» **RECORDS TO PROCESS**
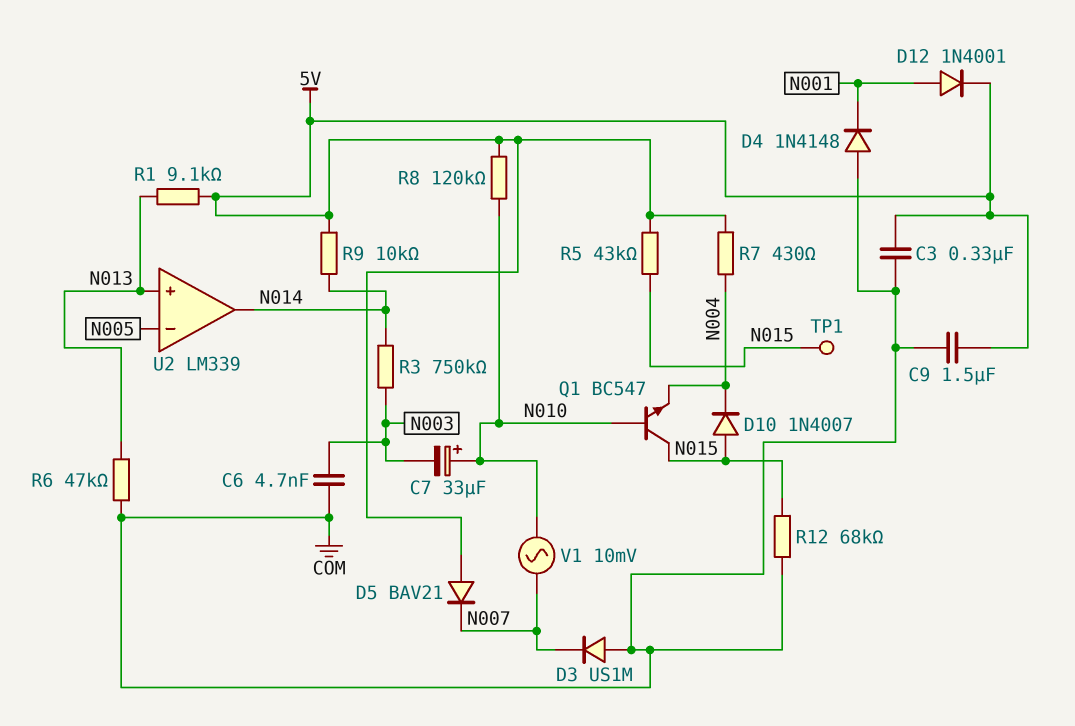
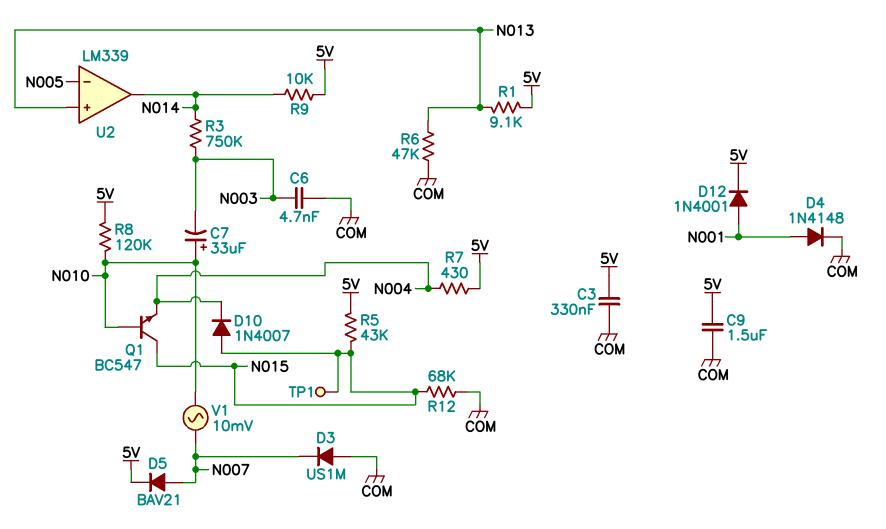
D4: diode 1N4148 (A COM, K N001) -> diode 1N4148 (A N001, K COM)
D5: diode BAV21 (A 5V, K N007) -> diode BAV21 (A N007, K 5V)

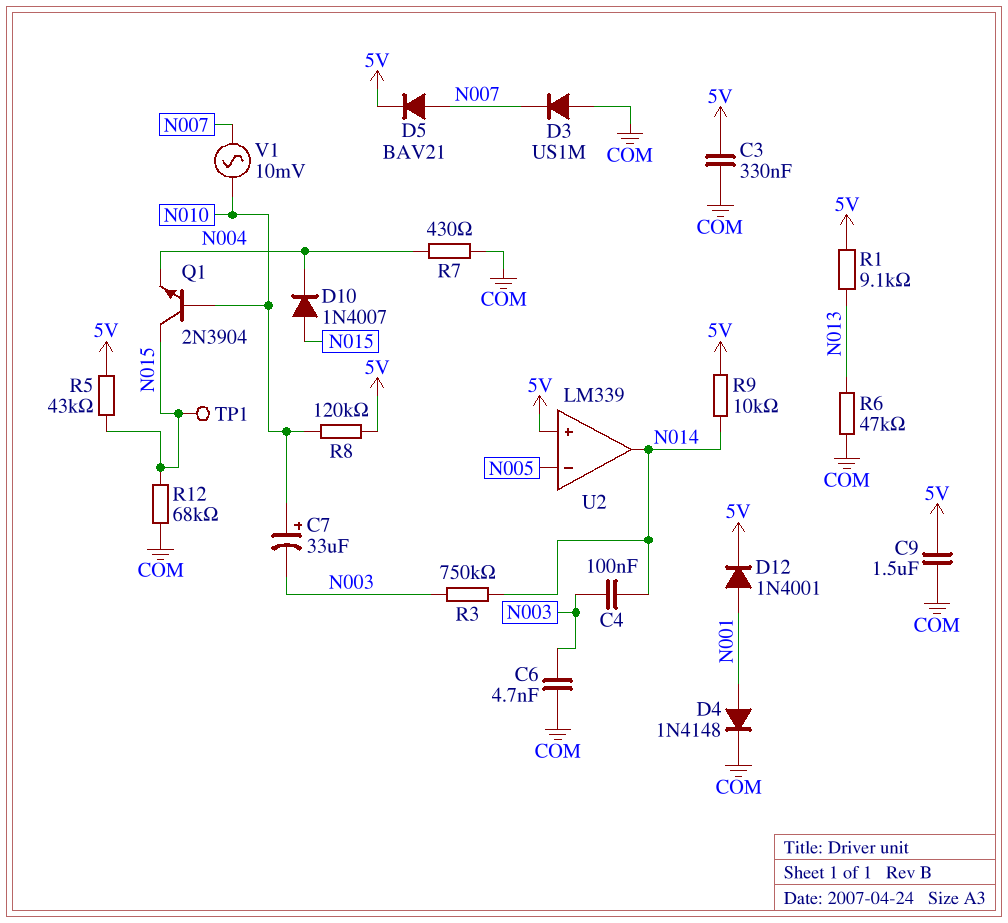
C4: none -> 100nF (N003, N014)
Q1: NPN BC547 (B N010, C N015, E N004) -> NPN 2N3904 (B N010, C N015, E N004)
R7: 430 (5V, N004) -> 430 (COM, N004)
U2 pin in+: N013 -> 5V

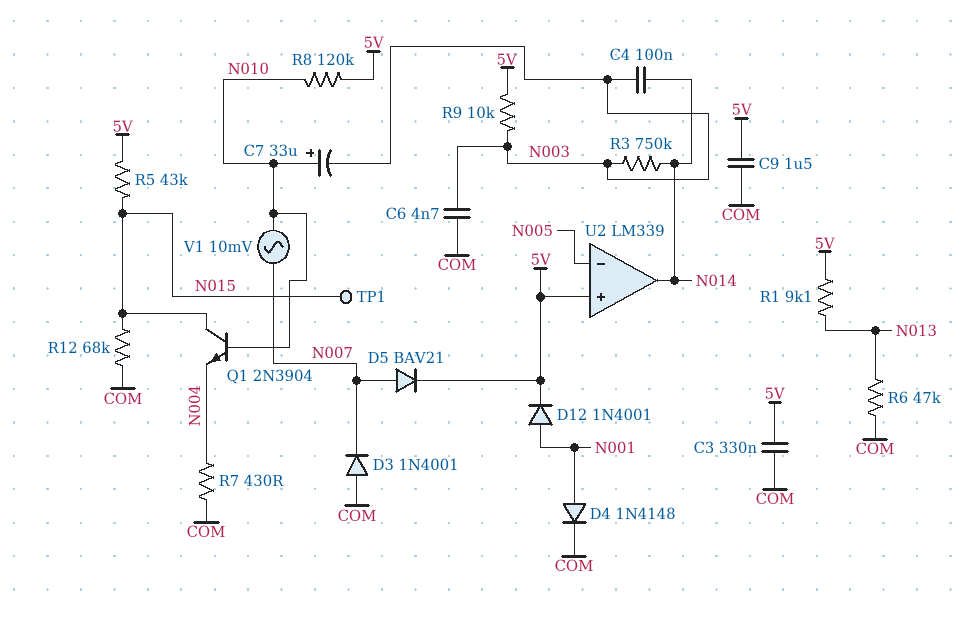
D3: diode US1M (A COM, K N007) -> diode 1N4001 (A COM, K N007)
D10: diode 1N4007 (A N015, K N004) -> none
R9: 10k (5V, N014) -> 10k (5V, N003)

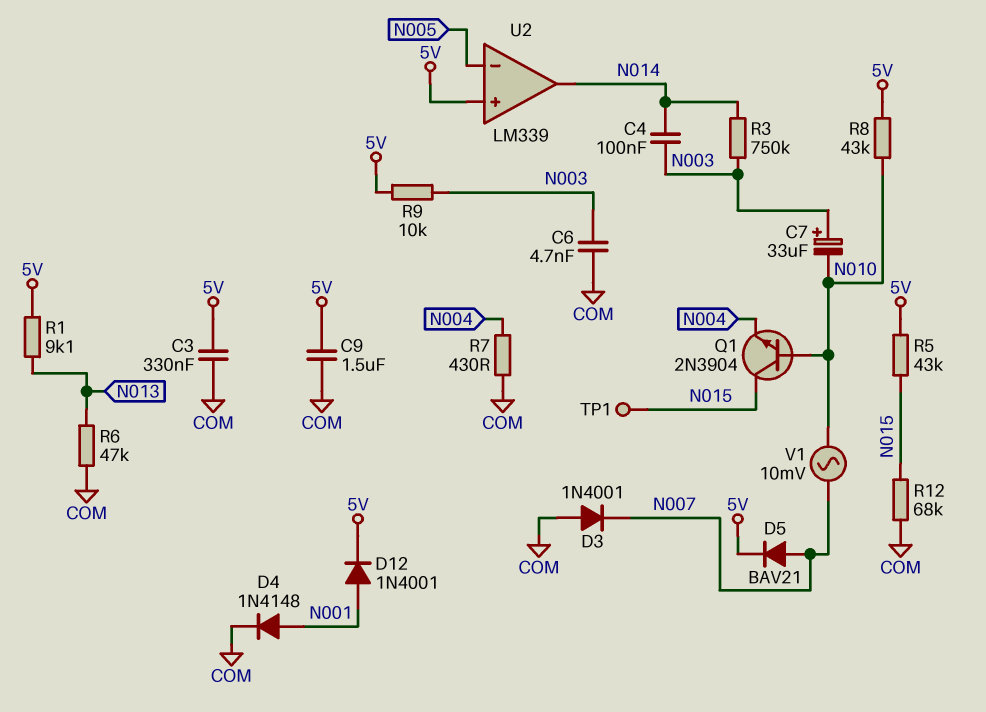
C7: 33uF (plus N010, minus N003) -> 33uF (plus N003, minus N010)
R8: 120k (5V, N010) -> 43k (5V, N010)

» **PROBLEM TO WORK ON**
Set the entire listing down again, exact in every line, without any pictures.

» **SOLUTION BELOW**
D4: diode 1N4148 (A COM, K N001) -> diode 1N4148 (A N001, K COM)
D5: diode BAV21 (A 5V, K N007) -> diode BAV21 (A N007, K 5V)

C4: none -> 100nF (N003, N014)
Q1: NPN BC547 (B N010, C N015, E N004) -> NPN 2N3904 (B N010, C N015, E N004)
R7: 430 (5V, N004) -> 430 (COM, N004)
U2 pin in+: N013 -> 5V

D3: diode US1M (A COM, K N007) -> diode 1N4001 (A COM, K N007)
D10: diode 1N4007 (A N015, K N004) -> none
R9: 10k (5V, N014) -> 10k (5V, N003)

C7: 33uF (plus N010, minus N003) -> 33uF (plus N003, minus N010)
R8: 120k (5V, N010) -> 43k (5V, N010)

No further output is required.